- [About this task]
Of the lines listed below, return exactly those that run from the line containing "C8: none -> 22uF (BUF, VCC)" through the line containing "U203: MCP4726 -> AD5602", both included.

- [Input data]

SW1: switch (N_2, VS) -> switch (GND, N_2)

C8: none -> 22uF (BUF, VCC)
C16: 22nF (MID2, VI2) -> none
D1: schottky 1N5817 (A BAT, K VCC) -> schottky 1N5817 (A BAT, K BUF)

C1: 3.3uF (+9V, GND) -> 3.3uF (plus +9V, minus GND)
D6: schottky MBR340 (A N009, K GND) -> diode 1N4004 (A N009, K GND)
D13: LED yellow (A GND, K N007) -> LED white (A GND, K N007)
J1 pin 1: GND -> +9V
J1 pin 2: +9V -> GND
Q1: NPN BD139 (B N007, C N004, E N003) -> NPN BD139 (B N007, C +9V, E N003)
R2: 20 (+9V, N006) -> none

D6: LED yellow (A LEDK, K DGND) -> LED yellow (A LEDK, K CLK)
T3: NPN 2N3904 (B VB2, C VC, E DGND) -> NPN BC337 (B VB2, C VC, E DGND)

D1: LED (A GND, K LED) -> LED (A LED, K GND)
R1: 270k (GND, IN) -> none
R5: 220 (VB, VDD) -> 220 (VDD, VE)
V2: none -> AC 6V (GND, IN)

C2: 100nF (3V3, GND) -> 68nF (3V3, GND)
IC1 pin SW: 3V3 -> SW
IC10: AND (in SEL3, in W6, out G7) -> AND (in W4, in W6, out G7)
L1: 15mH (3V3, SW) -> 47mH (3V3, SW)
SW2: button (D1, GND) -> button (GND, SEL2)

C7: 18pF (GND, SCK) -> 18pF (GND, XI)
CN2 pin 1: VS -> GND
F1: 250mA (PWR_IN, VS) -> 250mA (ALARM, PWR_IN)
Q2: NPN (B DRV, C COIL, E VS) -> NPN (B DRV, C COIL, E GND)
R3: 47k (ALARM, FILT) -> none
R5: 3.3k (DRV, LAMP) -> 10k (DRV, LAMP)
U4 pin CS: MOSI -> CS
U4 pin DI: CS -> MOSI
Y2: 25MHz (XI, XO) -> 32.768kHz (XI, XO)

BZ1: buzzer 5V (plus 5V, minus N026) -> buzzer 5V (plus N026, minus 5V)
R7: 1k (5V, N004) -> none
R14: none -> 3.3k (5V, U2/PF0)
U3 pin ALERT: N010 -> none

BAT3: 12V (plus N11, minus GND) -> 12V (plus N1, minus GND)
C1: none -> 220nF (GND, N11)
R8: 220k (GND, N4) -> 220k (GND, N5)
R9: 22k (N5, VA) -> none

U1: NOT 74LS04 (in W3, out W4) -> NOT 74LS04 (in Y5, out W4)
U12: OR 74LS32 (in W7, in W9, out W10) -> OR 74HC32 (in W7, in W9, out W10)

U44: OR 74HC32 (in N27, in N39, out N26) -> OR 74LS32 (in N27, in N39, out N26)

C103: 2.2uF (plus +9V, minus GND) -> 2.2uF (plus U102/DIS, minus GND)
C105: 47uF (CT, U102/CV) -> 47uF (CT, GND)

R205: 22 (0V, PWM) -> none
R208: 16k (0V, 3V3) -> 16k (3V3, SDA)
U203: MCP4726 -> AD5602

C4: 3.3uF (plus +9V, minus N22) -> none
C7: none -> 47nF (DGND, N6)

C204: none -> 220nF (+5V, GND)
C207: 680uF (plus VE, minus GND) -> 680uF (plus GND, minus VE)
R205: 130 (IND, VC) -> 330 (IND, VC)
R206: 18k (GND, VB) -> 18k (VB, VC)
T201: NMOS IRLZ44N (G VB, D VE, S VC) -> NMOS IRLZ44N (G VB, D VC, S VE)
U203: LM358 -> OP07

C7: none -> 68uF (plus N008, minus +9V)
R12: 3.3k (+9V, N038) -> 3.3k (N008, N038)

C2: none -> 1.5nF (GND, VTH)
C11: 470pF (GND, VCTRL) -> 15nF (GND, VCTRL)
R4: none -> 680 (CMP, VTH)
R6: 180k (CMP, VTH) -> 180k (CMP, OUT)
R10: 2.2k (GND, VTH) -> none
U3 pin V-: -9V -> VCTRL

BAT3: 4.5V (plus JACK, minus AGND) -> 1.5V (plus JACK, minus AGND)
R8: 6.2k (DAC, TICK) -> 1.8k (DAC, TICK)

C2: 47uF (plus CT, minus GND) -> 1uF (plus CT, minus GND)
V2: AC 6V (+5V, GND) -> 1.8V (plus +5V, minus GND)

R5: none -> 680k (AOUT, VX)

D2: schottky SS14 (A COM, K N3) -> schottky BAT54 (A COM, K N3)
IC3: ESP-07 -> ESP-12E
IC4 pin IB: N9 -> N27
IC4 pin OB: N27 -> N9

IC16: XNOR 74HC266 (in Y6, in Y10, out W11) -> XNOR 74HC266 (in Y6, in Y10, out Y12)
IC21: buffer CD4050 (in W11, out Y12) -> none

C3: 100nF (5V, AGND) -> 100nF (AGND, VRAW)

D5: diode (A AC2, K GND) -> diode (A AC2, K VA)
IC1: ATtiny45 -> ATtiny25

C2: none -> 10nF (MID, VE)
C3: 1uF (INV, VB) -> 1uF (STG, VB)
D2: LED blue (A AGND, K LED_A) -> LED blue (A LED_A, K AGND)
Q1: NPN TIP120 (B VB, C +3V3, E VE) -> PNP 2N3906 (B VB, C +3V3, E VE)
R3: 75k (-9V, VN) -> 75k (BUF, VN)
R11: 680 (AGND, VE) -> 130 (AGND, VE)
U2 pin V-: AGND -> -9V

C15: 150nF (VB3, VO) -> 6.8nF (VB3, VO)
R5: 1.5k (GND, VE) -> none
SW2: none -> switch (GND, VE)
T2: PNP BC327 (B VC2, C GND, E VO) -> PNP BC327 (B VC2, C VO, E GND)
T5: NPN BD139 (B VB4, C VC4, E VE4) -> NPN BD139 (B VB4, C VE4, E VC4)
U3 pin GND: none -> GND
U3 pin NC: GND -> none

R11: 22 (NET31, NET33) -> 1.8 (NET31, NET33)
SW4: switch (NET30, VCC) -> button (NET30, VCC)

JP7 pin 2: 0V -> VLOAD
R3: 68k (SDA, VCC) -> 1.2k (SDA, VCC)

- [Exercise response]
C8: none -> 22uF (BUF, VCC)
C16: 22nF (MID2, VI2) -> none
D1: schottky 1N5817 (A BAT, K VCC) -> schottky 1N5817 (A BAT, K BUF)

C1: 3.3uF (+9V, GND) -> 3.3uF (plus +9V, minus GND)
D6: schottky MBR340 (A N009, K GND) -> diode 1N4004 (A N009, K GND)
D13: LED yellow (A GND, K N007) -> LED white (A GND, K N007)
J1 pin 1: GND -> +9V
J1 pin 2: +9V -> GND
Q1: NPN BD139 (B N007, C N004, E N003) -> NPN BD139 (B N007, C +9V, E N003)
R2: 20 (+9V, N006) -> none

D6: LED yellow (A LEDK, K DGND) -> LED yellow (A LEDK, K CLK)
T3: NPN 2N3904 (B VB2, C VC, E DGND) -> NPN BC337 (B VB2, C VC, E DGND)

D1: LED (A GND, K LED) -> LED (A LED, K GND)
R1: 270k (GND, IN) -> none
R5: 220 (VB, VDD) -> 220 (VDD, VE)
V2: none -> AC 6V (GND, IN)

C2: 100nF (3V3, GND) -> 68nF (3V3, GND)
IC1 pin SW: 3V3 -> SW
IC10: AND (in SEL3, in W6, out G7) -> AND (in W4, in W6, out G7)
L1: 15mH (3V3, SW) -> 47mH (3V3, SW)
SW2: button (D1, GND) -> button (GND, SEL2)

C7: 18pF (GND, SCK) -> 18pF (GND, XI)
CN2 pin 1: VS -> GND
F1: 250mA (PWR_IN, VS) -> 250mA (ALARM, PWR_IN)
Q2: NPN (B DRV, C COIL, E VS) -> NPN (B DRV, C COIL, E GND)
R3: 47k (ALARM, FILT) -> none
R5: 3.3k (DRV, LAMP) -> 10k (DRV, LAMP)
U4 pin CS: MOSI -> CS
U4 pin DI: CS -> MOSI
Y2: 25MHz (XI, XO) -> 32.768kHz (XI, XO)

BZ1: buzzer 5V (plus 5V, minus N026) -> buzzer 5V (plus N026, minus 5V)
R7: 1k (5V, N004) -> none
R14: none -> 3.3k (5V, U2/PF0)
U3 pin ALERT: N010 -> none

BAT3: 12V (plus N11, minus GND) -> 12V (plus N1, minus GND)
C1: none -> 220nF (GND, N11)
R8: 220k (GND, N4) -> 220k (GND, N5)
R9: 22k (N5, VA) -> none

U1: NOT 74LS04 (in W3, out W4) -> NOT 74LS04 (in Y5, out W4)
U12: OR 74LS32 (in W7, in W9, out W10) -> OR 74HC32 (in W7, in W9, out W10)

U44: OR 74HC32 (in N27, in N39, out N26) -> OR 74LS32 (in N27, in N39, out N26)

C103: 2.2uF (plus +9V, minus GND) -> 2.2uF (plus U102/DIS, minus GND)
C105: 47uF (CT, U102/CV) -> 47uF (CT, GND)

R205: 22 (0V, PWM) -> none
R208: 16k (0V, 3V3) -> 16k (3V3, SDA)
U203: MCP4726 -> AD5602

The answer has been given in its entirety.